- **Source material**
::::::::::
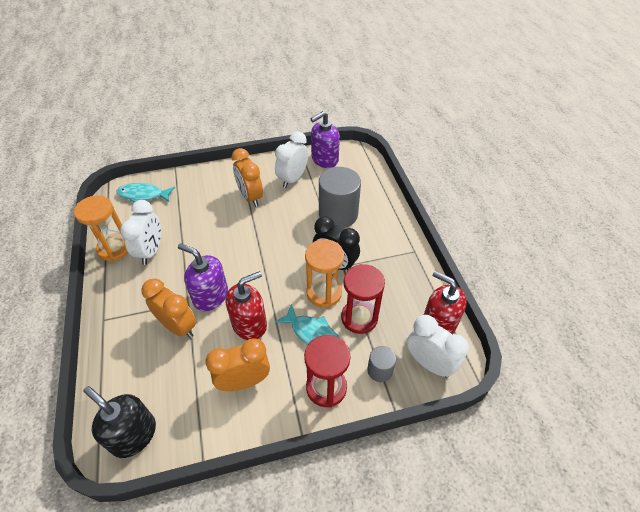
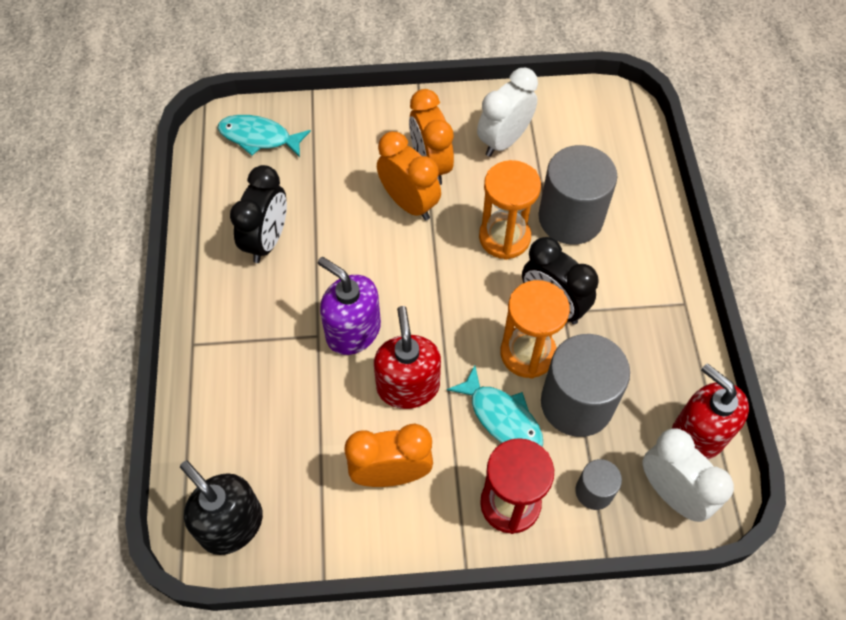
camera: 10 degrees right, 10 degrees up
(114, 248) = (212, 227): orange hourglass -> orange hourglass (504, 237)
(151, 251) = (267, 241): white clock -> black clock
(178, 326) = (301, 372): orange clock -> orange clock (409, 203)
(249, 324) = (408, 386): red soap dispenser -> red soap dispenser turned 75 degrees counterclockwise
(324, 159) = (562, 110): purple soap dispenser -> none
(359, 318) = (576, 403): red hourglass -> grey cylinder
::::::::::
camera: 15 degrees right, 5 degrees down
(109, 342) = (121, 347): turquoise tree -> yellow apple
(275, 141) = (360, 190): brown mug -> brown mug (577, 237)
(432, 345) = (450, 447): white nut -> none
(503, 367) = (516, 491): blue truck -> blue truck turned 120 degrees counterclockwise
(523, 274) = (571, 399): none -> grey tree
::::::::::
- **Problem to work on**
Among the entries above, copy exactly only the lines starting with the one containing "(109, 342) = (121, 347): turquoise" and going through the one containing "(523, 274) = (571, 399): none -> grey tree", both ends included.

- **Answer section**
(109, 342) = (121, 347): turquoise tree -> yellow apple
(275, 141) = (360, 190): brown mug -> brown mug (577, 237)
(432, 345) = (450, 447): white nut -> none
(503, 367) = (516, 491): blue truck -> blue truck turned 120 degrees counterclockwise
(523, 274) = (571, 399): none -> grey tree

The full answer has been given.